> _Problem to work on_: Look through the data below for the line with "R6: 2.7k (+3V3, X1) -> 100k (+3V3, X1)" and the line with "R7: 1.5k (CHG, STAT) -> 220 (CHG, STAT)", then transcribe exactly from the first through the second, leaving out all pictures.

Records drawn from a dataset:
◆ ◆ ◆ ◆ ◆
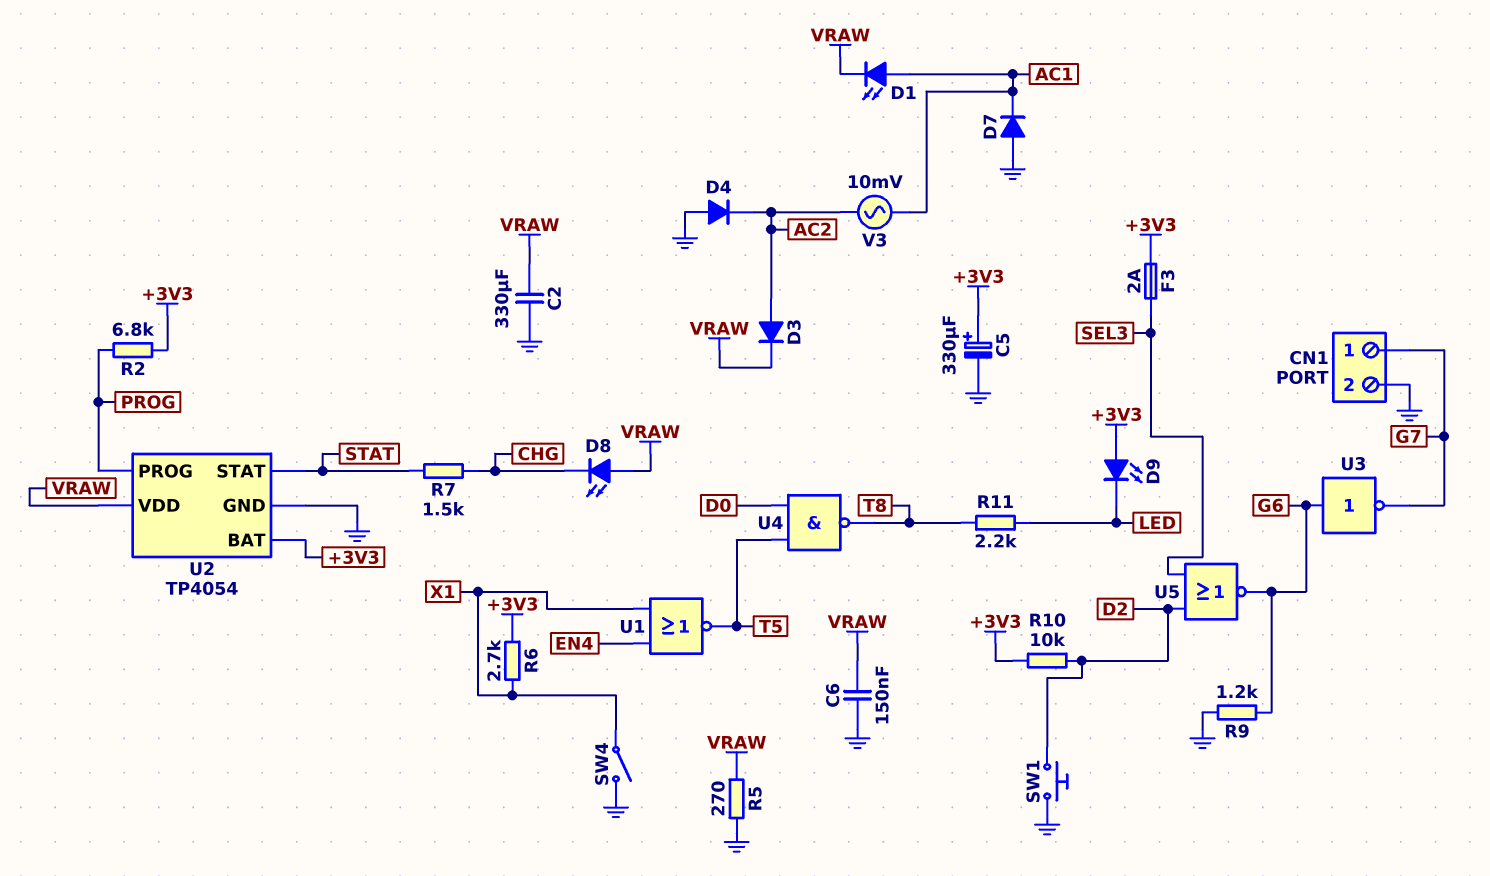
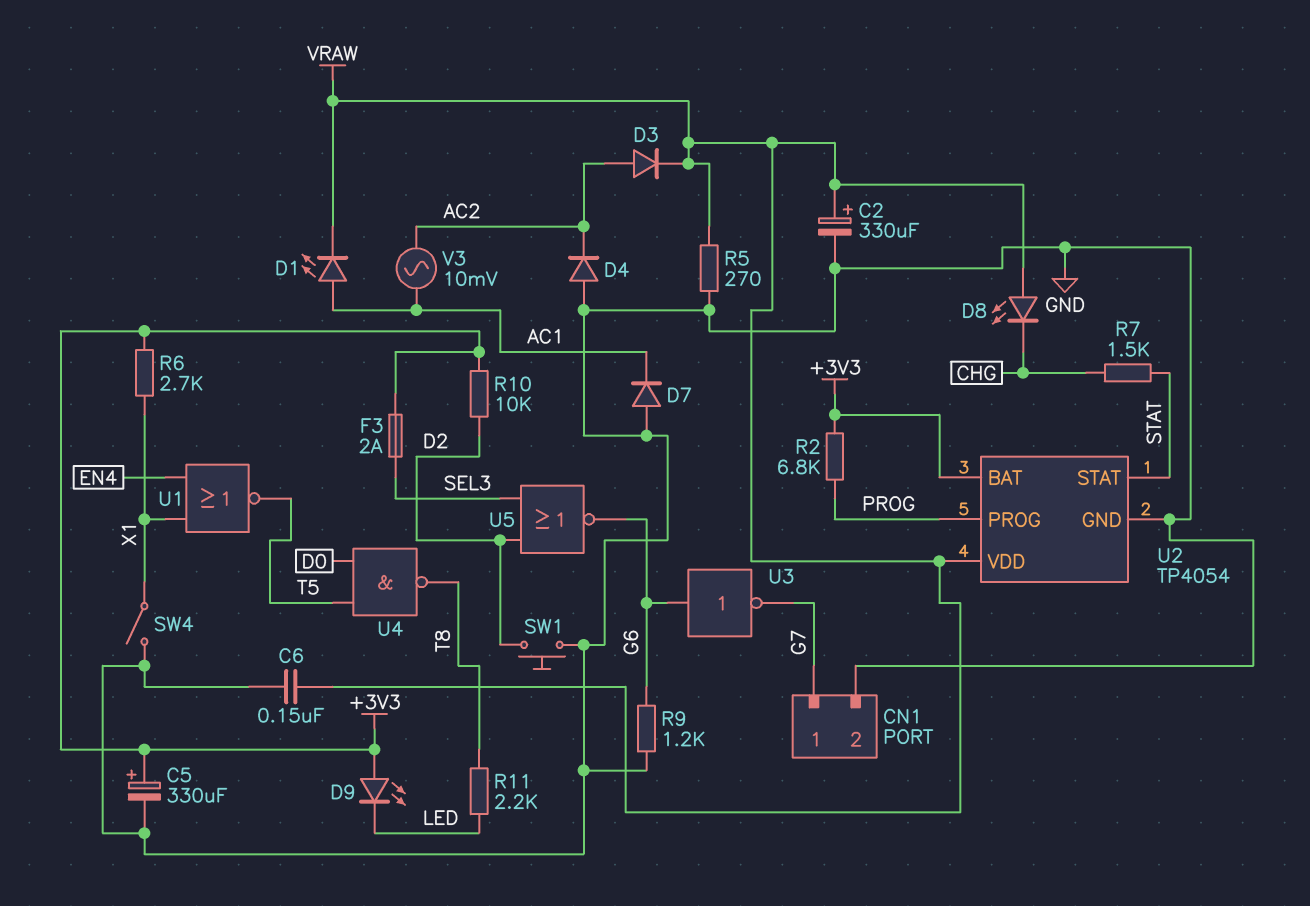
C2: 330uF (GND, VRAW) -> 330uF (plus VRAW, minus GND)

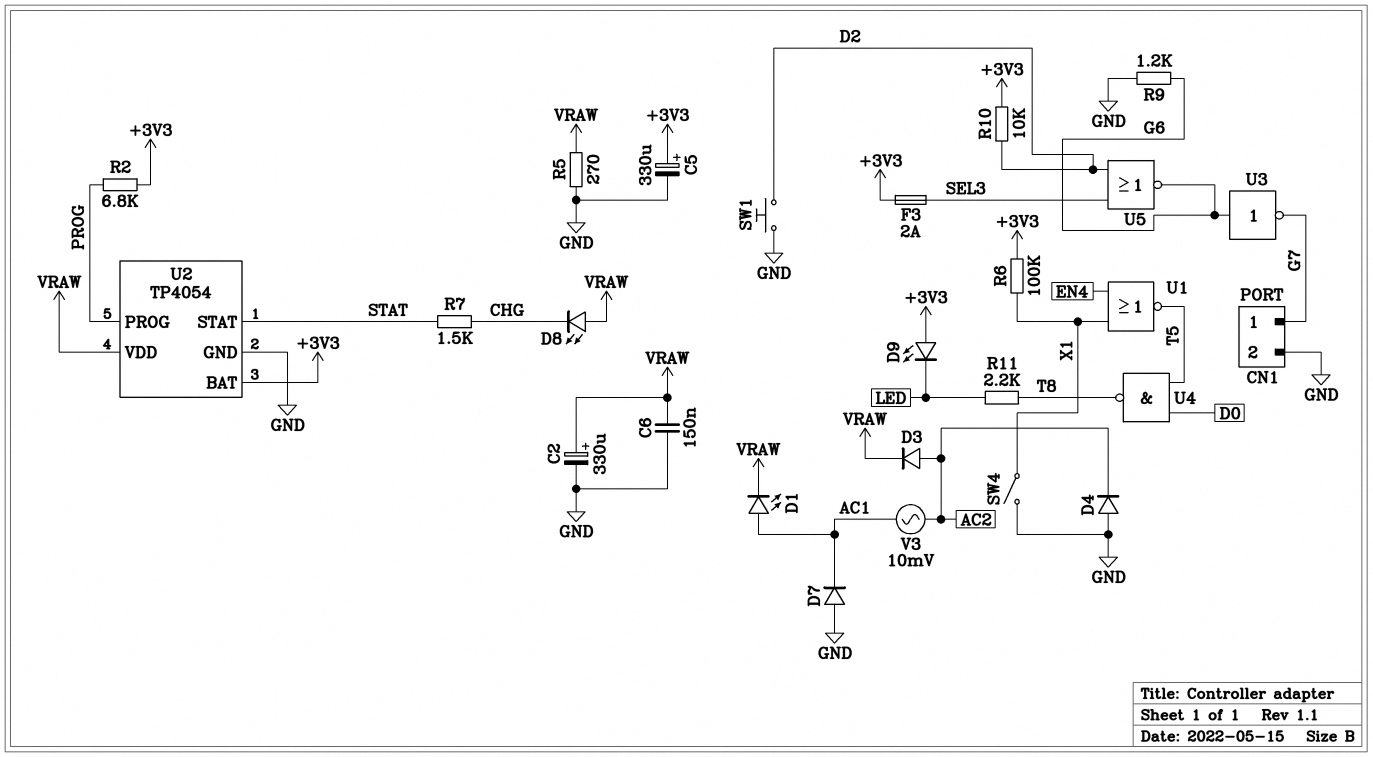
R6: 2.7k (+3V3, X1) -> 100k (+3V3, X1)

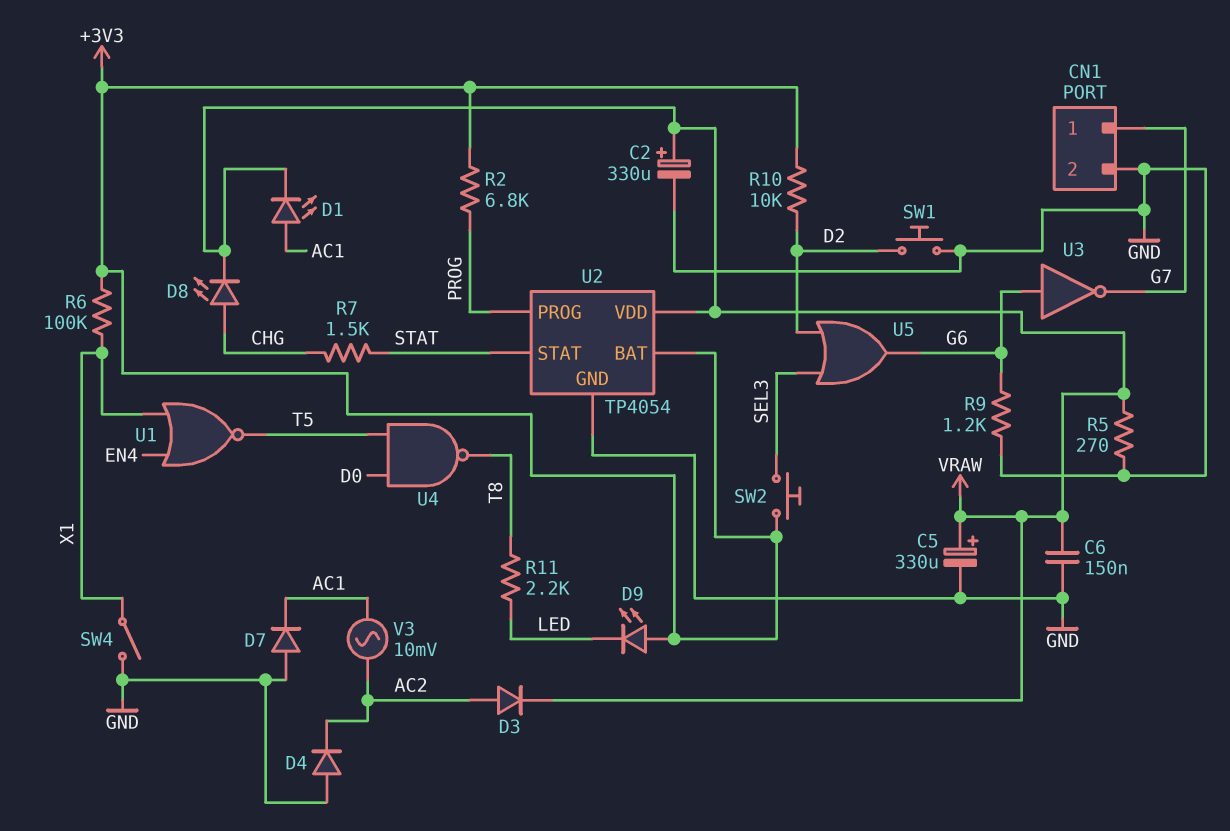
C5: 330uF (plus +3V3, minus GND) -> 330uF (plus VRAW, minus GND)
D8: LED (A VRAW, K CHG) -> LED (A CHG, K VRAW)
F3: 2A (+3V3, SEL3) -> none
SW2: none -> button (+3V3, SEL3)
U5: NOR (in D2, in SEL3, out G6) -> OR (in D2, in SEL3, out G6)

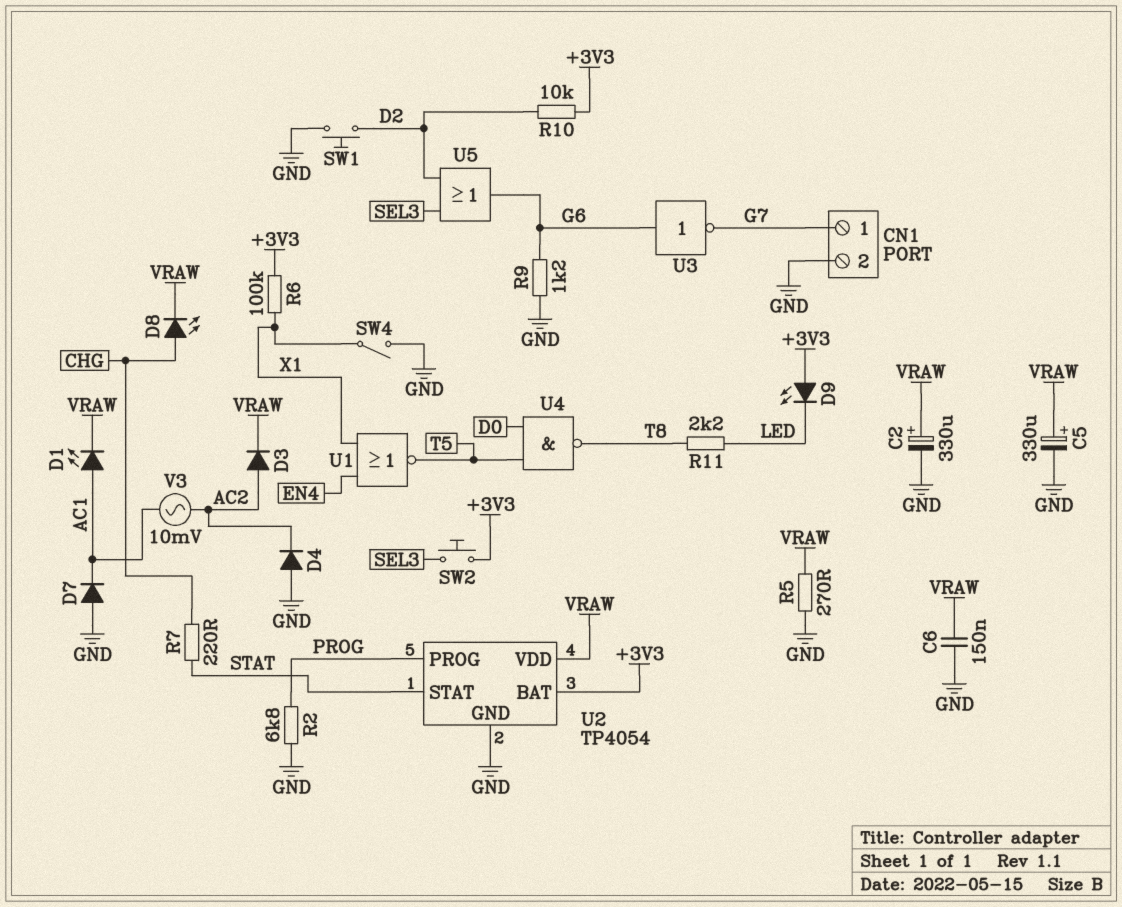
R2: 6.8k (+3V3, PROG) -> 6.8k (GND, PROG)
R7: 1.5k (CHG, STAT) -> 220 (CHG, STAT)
◆ ◆ ◆ ◆ ◆
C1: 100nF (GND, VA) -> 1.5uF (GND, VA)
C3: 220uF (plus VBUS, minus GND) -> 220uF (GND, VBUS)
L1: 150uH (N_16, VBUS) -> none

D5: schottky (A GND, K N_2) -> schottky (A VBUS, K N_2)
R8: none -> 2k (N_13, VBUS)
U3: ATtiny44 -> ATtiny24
◆ ◆ ◆ ◆ ◆
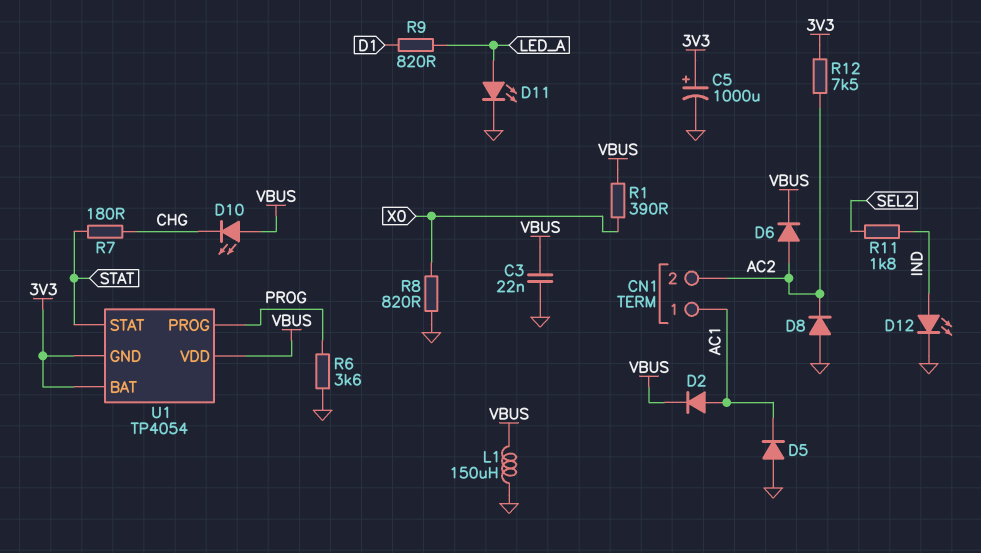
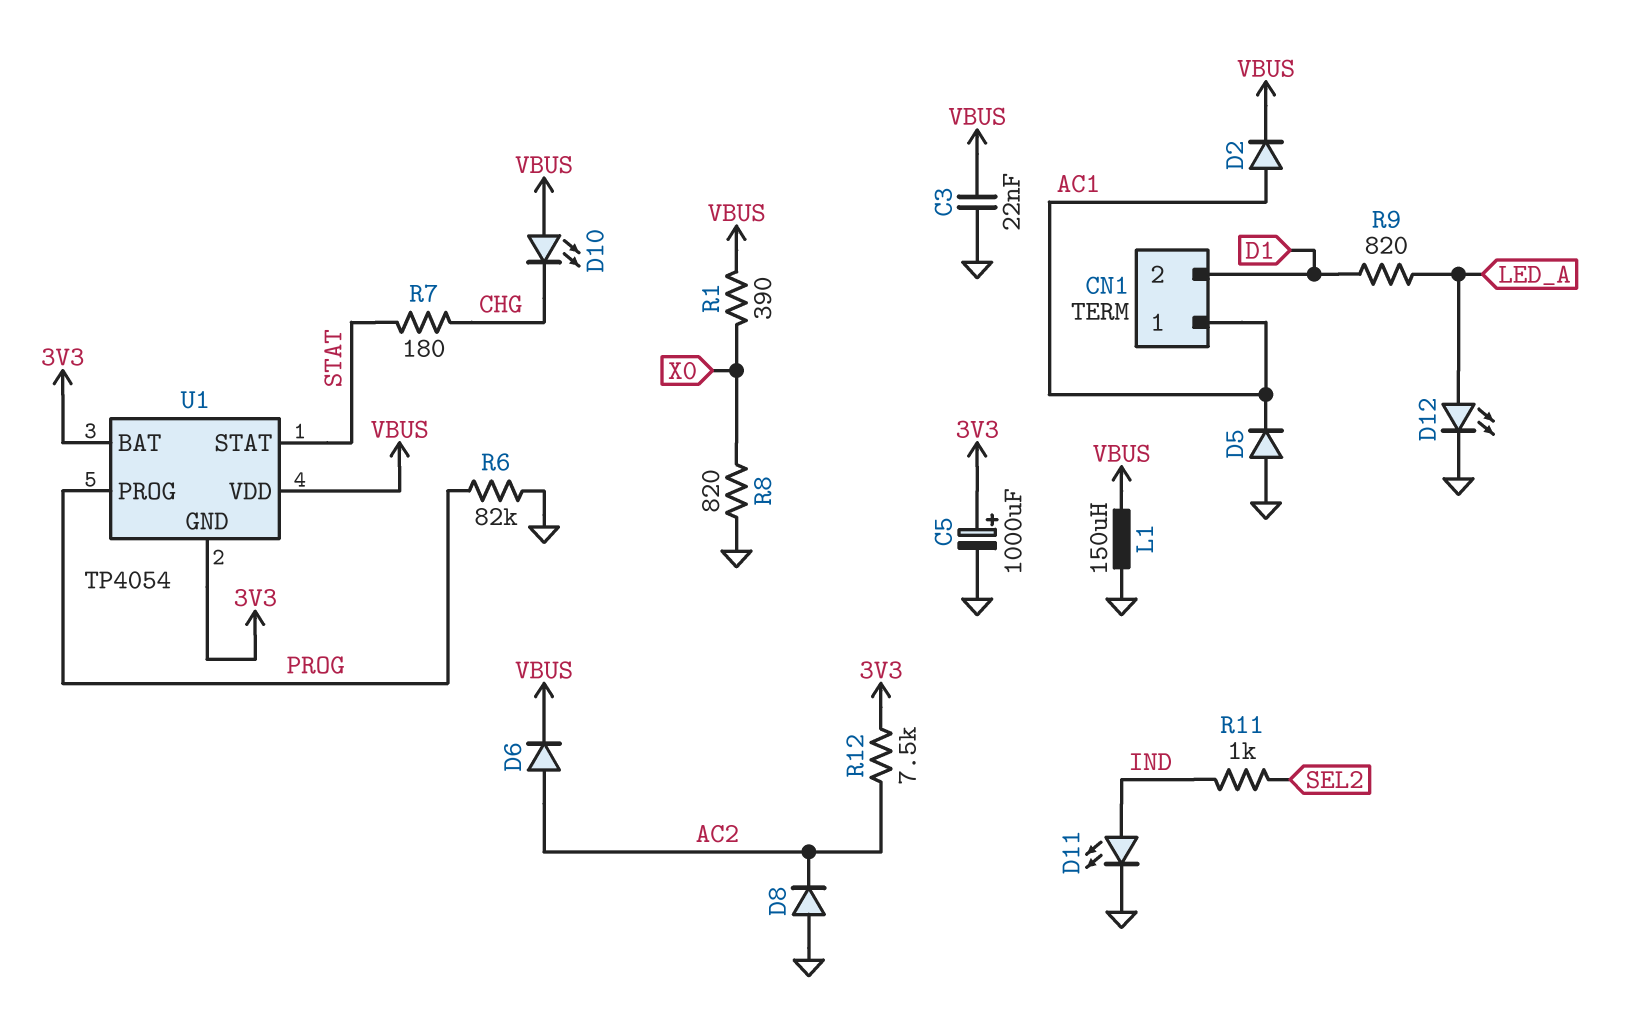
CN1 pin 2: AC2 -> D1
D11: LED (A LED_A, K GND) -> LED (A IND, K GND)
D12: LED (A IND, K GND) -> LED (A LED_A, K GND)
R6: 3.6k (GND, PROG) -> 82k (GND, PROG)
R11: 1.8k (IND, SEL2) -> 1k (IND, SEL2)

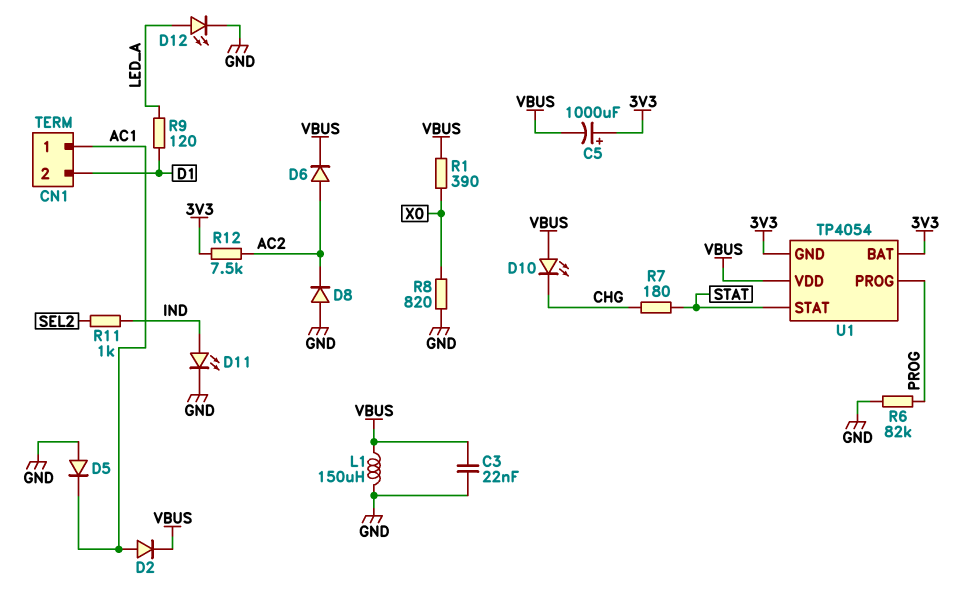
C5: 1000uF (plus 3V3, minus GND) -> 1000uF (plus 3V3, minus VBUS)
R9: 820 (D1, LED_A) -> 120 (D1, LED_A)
◆ ◆ ◆ ◆ ◆
> _Answer box_:
R6: 2.7k (+3V3, X1) -> 100k (+3V3, X1)

C5: 330uF (plus +3V3, minus GND) -> 330uF (plus VRAW, minus GND)
D8: LED (A VRAW, K CHG) -> LED (A CHG, K VRAW)
F3: 2A (+3V3, SEL3) -> none
SW2: none -> button (+3V3, SEL3)
U5: NOR (in D2, in SEL3, out G6) -> OR (in D2, in SEL3, out G6)

R2: 6.8k (+3V3, PROG) -> 6.8k (GND, PROG)
R7: 1.5k (CHG, STAT) -> 220 (CHG, STAT)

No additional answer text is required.